» Description of the task: Look down the entries below and report how many lines hold the string "gray"; write nothing else.

» Record extracts:

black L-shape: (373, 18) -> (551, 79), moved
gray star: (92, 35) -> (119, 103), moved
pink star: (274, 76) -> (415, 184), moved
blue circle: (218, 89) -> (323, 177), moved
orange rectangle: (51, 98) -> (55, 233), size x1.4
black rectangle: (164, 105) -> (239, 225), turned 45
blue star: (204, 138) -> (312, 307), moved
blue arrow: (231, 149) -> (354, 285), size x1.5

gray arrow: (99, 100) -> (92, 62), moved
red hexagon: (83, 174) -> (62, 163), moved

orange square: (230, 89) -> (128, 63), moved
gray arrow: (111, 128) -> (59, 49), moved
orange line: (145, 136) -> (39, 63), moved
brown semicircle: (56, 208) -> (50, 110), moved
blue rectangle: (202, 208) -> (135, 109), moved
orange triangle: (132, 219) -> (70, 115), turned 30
...
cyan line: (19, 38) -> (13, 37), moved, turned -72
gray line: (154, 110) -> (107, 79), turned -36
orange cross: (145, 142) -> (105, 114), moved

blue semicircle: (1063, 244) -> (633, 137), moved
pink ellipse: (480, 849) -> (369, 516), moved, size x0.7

» Exercise solution: 4